((

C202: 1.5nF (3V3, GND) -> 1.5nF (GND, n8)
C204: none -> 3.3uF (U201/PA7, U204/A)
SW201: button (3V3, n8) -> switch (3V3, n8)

))
((

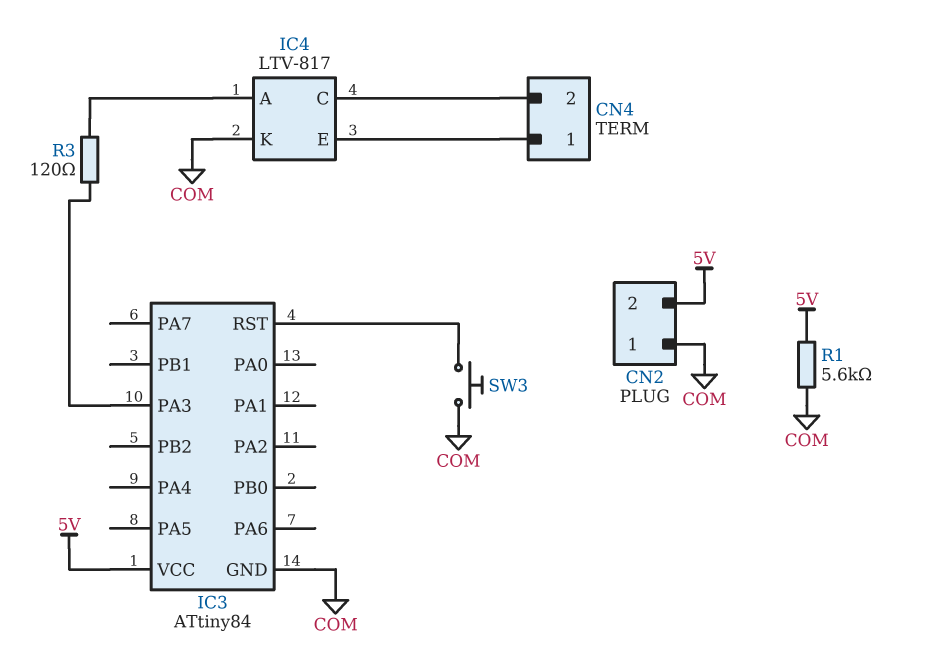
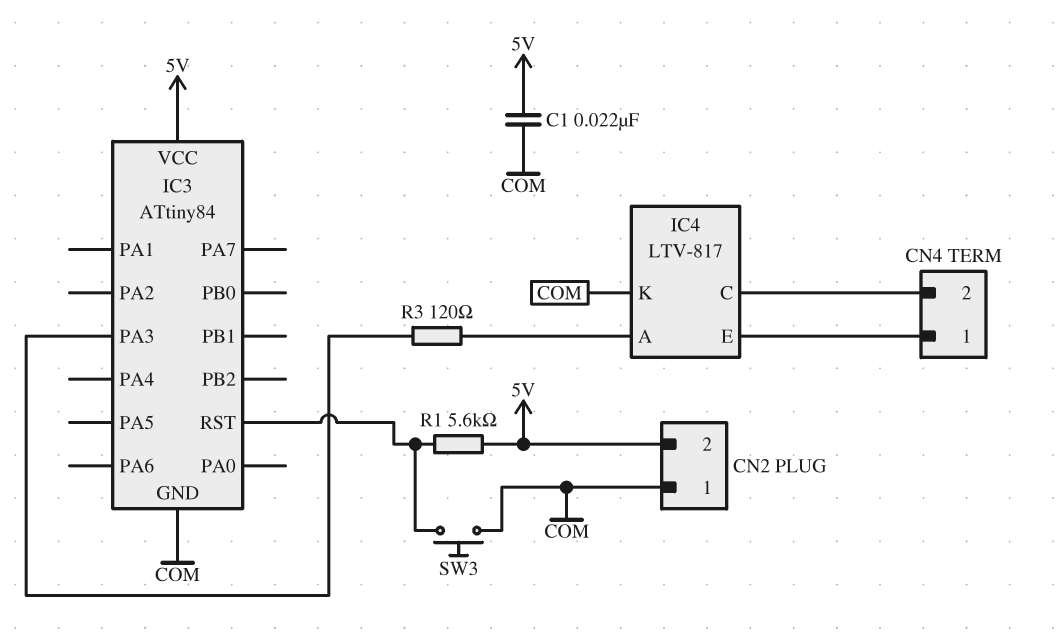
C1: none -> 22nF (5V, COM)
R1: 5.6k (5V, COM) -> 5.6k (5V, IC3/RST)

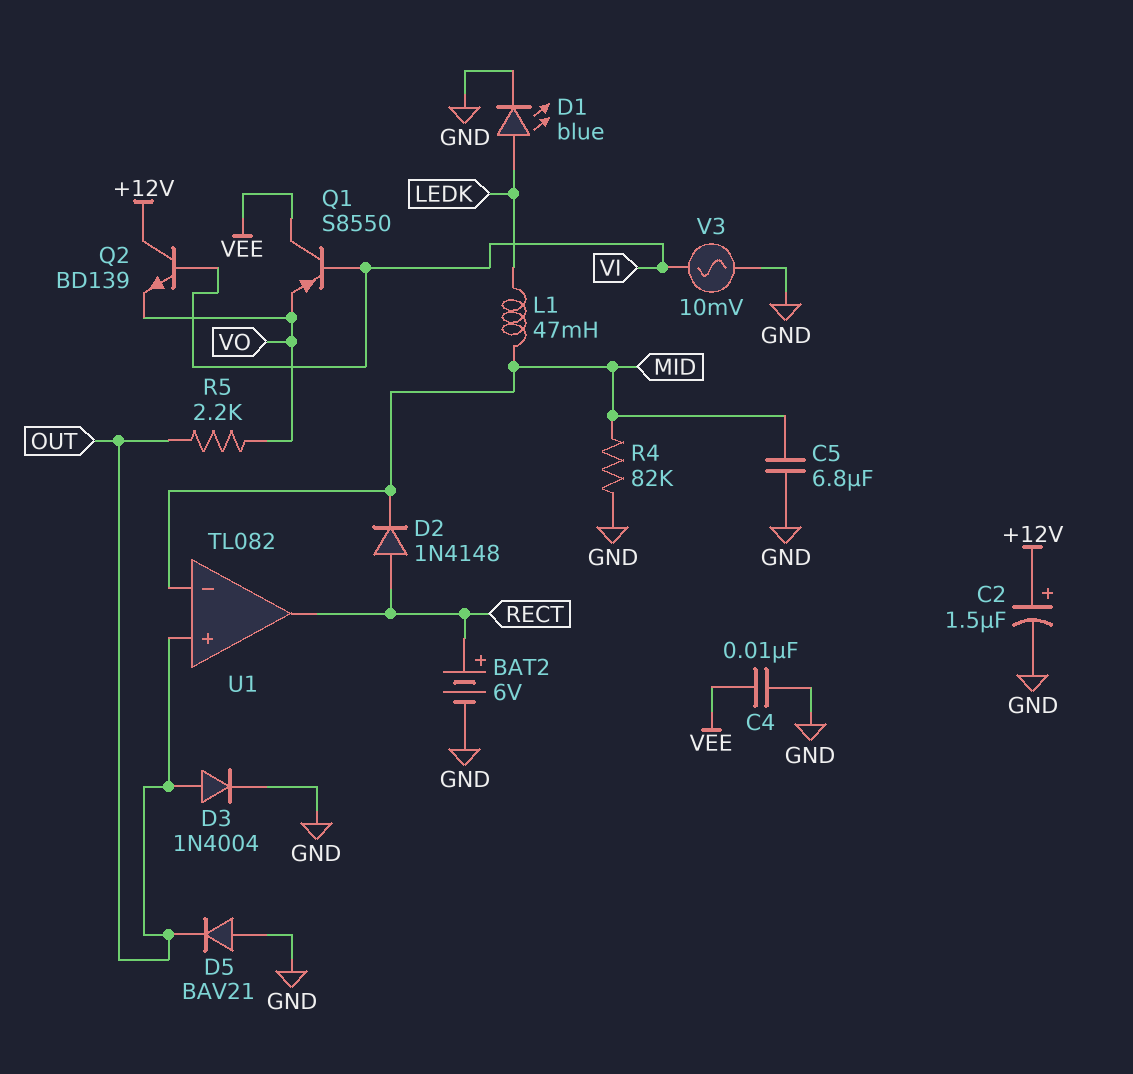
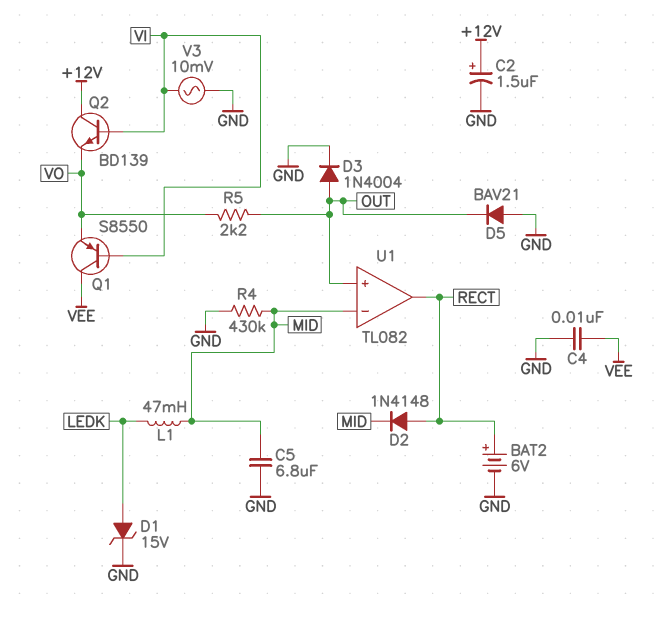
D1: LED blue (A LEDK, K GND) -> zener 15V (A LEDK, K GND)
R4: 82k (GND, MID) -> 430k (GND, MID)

))

Exercise requirements
Scan the listing for the word "none". Copy every line in which it appears.

Solution to this exercise
C204: none -> 3.3uF (U201/PA7, U204/A)
C1: none -> 22nF (5V, COM)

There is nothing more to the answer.